What is required: Look in the data below for the line that has "red padlock: 3 -> 5", then print exactly every line from there through the line that has "turquoise cap: 4 -> 2", leaving pictures out.

Given records:
══════

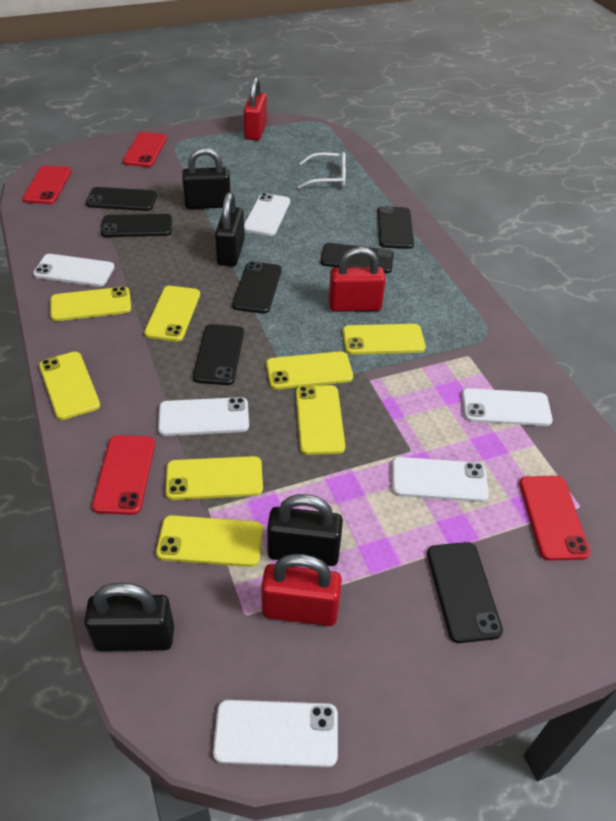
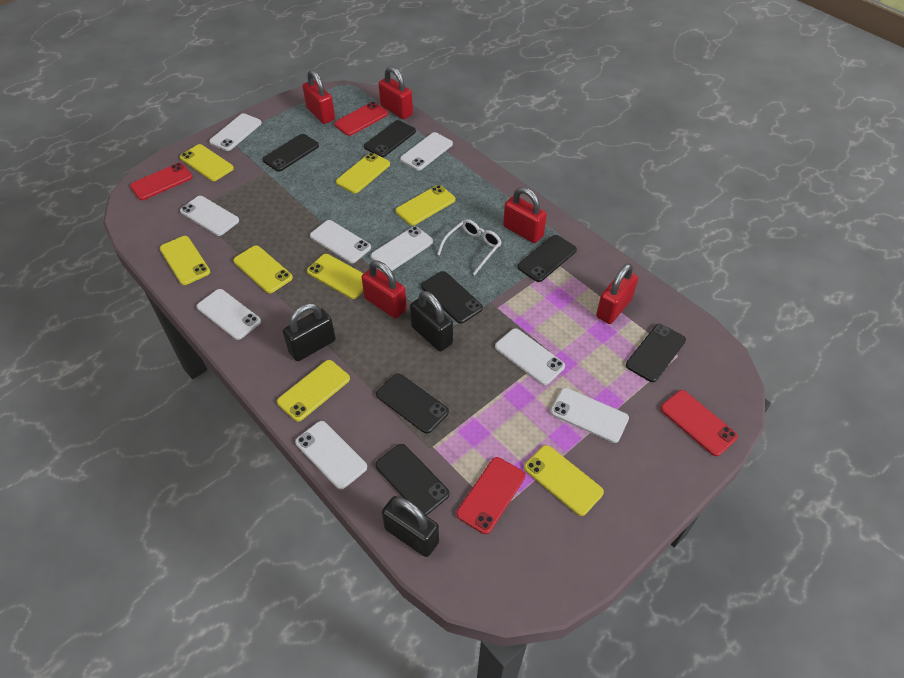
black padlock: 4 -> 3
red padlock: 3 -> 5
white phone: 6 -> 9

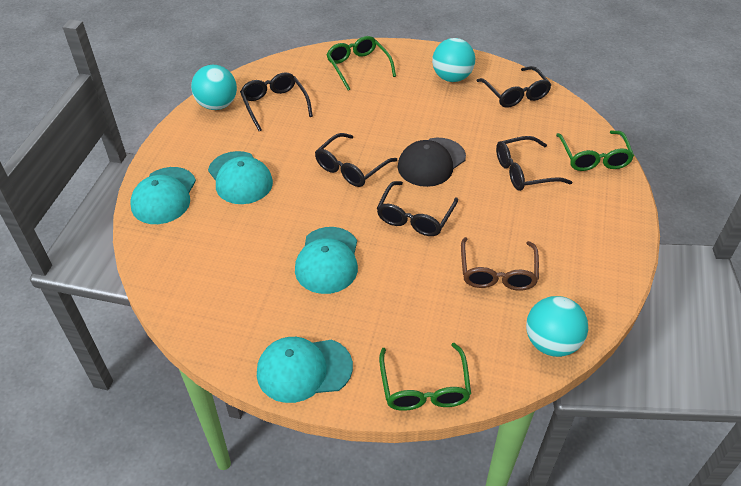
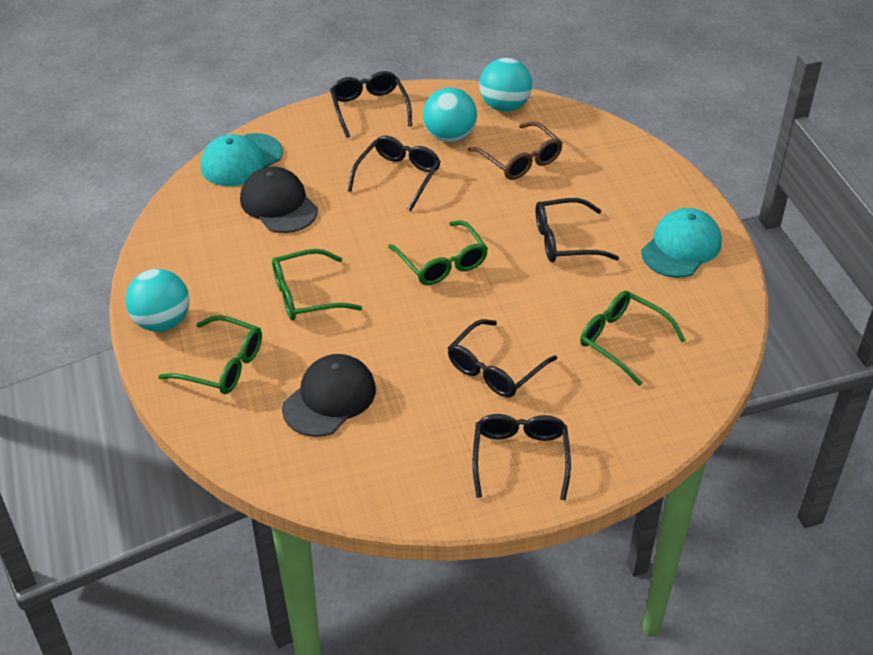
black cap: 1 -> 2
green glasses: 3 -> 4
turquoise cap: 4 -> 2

══════

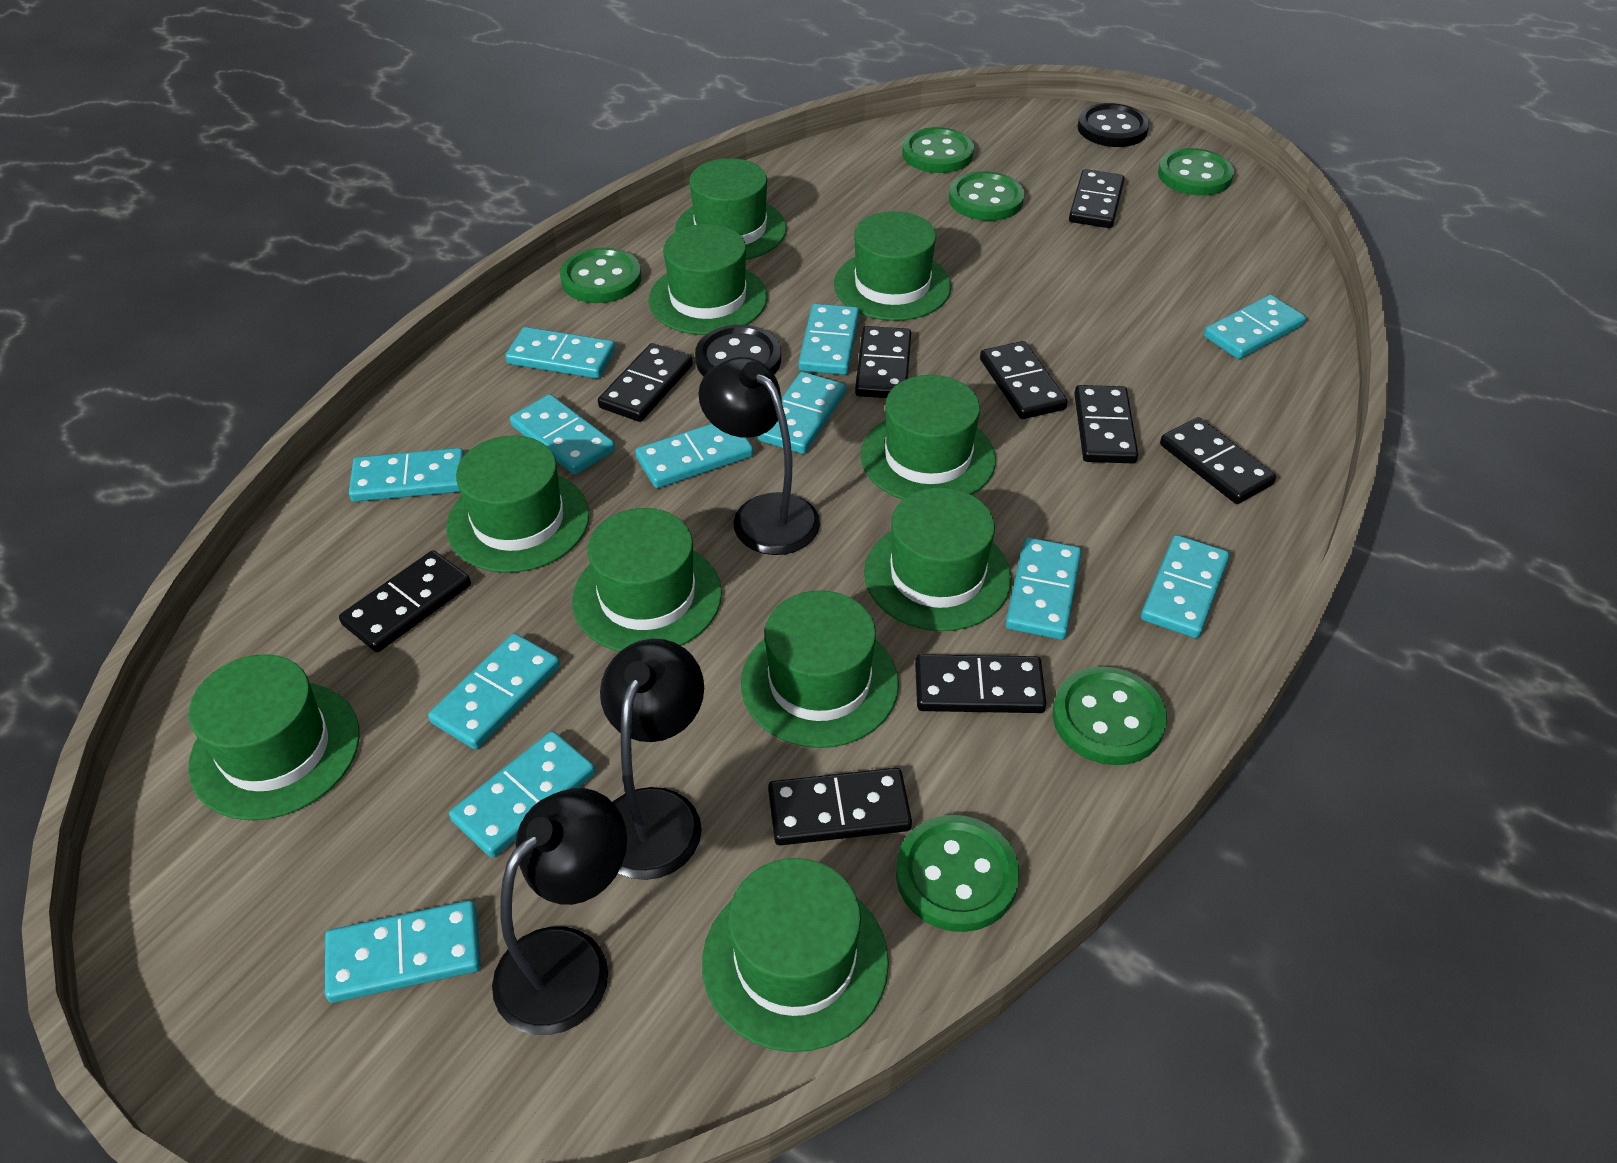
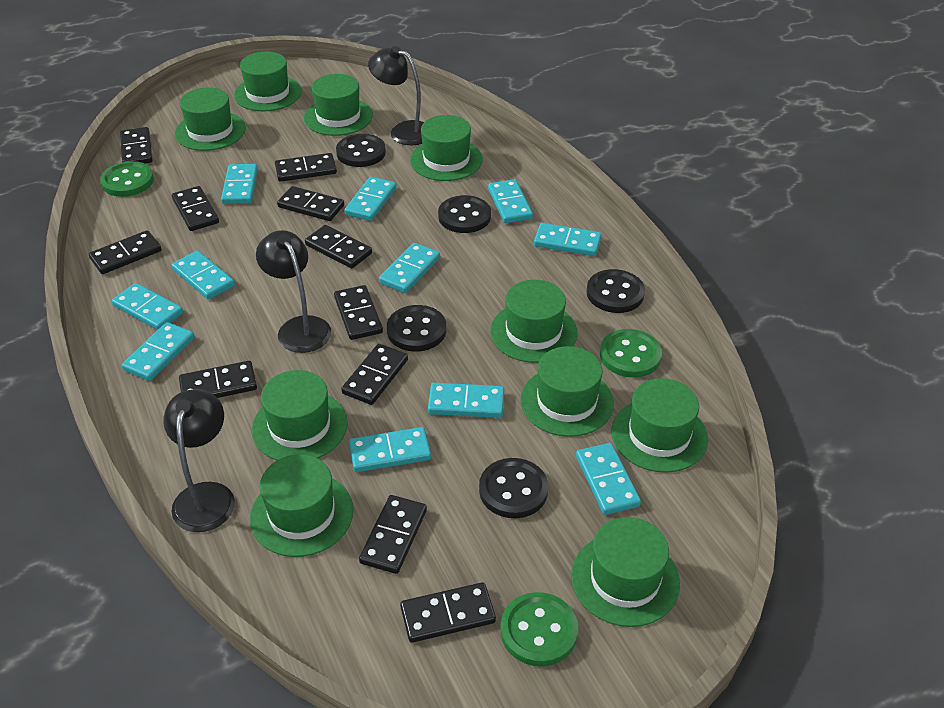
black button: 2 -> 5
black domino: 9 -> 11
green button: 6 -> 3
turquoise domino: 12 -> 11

══════

Answer to this task:
red padlock: 3 -> 5
white phone: 6 -> 9

black cap: 1 -> 2
green glasses: 3 -> 4
turquoise cap: 4 -> 2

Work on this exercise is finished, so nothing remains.